Task directions: Transcribe the records below exactly as they appear.

(Outline labeling records)

====================

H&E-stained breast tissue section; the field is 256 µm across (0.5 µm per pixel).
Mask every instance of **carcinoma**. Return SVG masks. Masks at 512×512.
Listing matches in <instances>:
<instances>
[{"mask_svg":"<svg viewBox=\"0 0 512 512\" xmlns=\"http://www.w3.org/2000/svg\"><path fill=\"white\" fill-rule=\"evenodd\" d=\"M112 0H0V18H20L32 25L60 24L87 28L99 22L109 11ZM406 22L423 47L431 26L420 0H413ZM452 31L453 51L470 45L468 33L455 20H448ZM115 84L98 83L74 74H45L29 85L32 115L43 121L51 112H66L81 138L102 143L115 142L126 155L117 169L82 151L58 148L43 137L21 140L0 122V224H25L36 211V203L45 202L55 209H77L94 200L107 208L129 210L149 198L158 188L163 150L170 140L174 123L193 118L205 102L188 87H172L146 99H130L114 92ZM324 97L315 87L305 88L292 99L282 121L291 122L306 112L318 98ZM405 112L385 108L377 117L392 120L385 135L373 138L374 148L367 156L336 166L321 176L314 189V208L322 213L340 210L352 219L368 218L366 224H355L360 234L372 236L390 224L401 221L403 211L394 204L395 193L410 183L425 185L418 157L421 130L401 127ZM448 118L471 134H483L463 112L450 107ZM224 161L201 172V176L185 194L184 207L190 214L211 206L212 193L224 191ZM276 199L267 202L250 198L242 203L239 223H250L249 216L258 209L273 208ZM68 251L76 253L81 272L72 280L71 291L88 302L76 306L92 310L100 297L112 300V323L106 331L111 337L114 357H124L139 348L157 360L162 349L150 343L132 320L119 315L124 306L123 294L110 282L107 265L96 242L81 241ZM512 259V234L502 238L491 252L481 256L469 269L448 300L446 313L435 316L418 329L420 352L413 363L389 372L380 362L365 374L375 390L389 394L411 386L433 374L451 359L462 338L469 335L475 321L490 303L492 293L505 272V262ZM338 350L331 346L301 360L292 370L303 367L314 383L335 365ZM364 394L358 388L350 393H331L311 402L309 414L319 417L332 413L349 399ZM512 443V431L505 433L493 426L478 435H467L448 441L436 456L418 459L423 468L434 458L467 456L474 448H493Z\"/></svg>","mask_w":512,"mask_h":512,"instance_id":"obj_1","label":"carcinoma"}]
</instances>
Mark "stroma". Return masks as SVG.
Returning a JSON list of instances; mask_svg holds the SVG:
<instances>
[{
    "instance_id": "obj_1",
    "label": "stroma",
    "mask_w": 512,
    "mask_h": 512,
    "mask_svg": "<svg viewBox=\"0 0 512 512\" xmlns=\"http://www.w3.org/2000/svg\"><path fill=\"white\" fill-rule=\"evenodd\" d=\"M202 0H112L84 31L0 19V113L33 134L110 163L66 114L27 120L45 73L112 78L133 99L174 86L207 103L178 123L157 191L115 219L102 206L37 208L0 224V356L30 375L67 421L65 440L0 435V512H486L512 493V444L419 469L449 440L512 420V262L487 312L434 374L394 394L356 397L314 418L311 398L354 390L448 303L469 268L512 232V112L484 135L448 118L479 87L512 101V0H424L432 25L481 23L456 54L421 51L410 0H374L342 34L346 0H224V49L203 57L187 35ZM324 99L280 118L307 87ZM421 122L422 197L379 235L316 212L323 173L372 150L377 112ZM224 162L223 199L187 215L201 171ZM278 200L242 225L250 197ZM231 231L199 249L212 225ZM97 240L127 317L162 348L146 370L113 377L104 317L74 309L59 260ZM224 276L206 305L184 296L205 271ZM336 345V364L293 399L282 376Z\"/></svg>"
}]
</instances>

====================

Output for this exercise:
H&E-stained breast tissue section; the field is 256 µm across (0.5 µm per pixel).
Mask every instance of **carcinoma**. Return SVG masks. Masks at 512×512.
Listing matches in <instances>:
<instances>
[{"mask_svg":"<svg viewBox=\"0 0 512 512\" xmlns=\"http://www.w3.org/2000/svg\"><path fill=\"white\" fill-rule=\"evenodd\" d=\"M112 0H0V18H20L32 25L60 24L87 28L99 22L109 11ZM406 22L423 47L431 26L420 0H413ZM452 31L453 51L470 45L468 33L455 20H448ZM115 84L98 83L74 74H45L29 85L32 115L43 121L51 112H66L81 138L102 143L115 142L126 155L117 169L82 151L58 148L43 137L21 140L0 122V224H25L36 211V203L45 202L55 209H77L94 200L107 208L129 210L149 198L158 188L163 150L170 140L174 123L193 118L205 102L188 87H172L146 99H130L114 92ZM324 97L315 87L305 88L292 99L282 121L291 122L306 112L318 98ZM405 112L385 108L377 117L392 120L385 135L373 138L374 148L367 156L336 166L321 176L314 189V208L322 213L340 210L352 219L368 218L366 224H355L360 234L372 236L390 224L401 221L403 211L394 204L395 193L410 183L425 185L418 157L421 130L401 127ZM448 118L471 134H483L463 112L450 107ZM224 161L201 172V176L185 194L184 207L190 214L211 206L212 193L224 191ZM276 199L267 202L250 198L242 203L239 223H250L249 216L258 209L273 208ZM68 251L76 253L81 272L72 280L71 291L88 302L76 306L92 310L100 297L112 300V323L106 331L111 337L114 357H124L139 348L157 360L162 349L150 343L132 320L119 315L124 306L123 294L110 282L107 265L96 242L81 241ZM512 259V234L502 238L491 252L481 256L469 269L448 300L446 313L435 316L418 329L420 352L413 363L389 372L380 362L365 374L375 390L389 394L411 386L433 374L451 359L462 338L469 335L475 321L490 303L492 293L505 272V262ZM338 350L331 346L301 360L292 370L303 367L314 383L335 365ZM364 394L358 388L350 393H331L311 402L309 414L319 417L332 413L349 399ZM512 443V431L505 433L493 426L478 435H467L448 441L436 456L418 459L423 468L434 458L467 456L474 448H493Z\"/></svg>","mask_w":512,"mask_h":512,"instance_id":"obj_1","label":"carcinoma"}]
</instances>
Mark "stroma". Return masks as SVG.
Returning a JSON list of instances; mask_svg holds the SVG:
<instances>
[{
    "instance_id": "obj_1",
    "label": "stroma",
    "mask_w": 512,
    "mask_h": 512,
    "mask_svg": "<svg viewBox=\"0 0 512 512\" xmlns=\"http://www.w3.org/2000/svg\"><path fill=\"white\" fill-rule=\"evenodd\" d=\"M202 0H112L84 31L0 19V113L33 134L110 163L66 114L27 120L45 73L112 78L133 99L174 86L207 103L178 123L157 191L115 219L102 206L37 208L0 224V356L30 375L67 421L65 440L0 435V512H486L512 493V444L419 469L449 440L512 420V262L487 312L434 374L394 394L356 397L314 418L311 398L354 390L448 303L469 268L512 232V112L484 135L448 118L479 87L512 101V0H424L432 25L481 23L456 54L421 51L410 0H374L342 34L346 0H224V49L203 57L187 35ZM324 99L280 118L307 87ZM421 122L422 197L379 235L316 212L323 173L372 150L377 112ZM224 162L223 199L187 215L201 171ZM278 200L242 225L250 197ZM231 231L199 249L212 225ZM97 240L127 317L162 348L146 370L113 377L104 317L74 309L59 260ZM224 276L206 305L184 296L205 271ZM336 345V364L293 399L282 376Z\"/></svg>"
}]
</instances>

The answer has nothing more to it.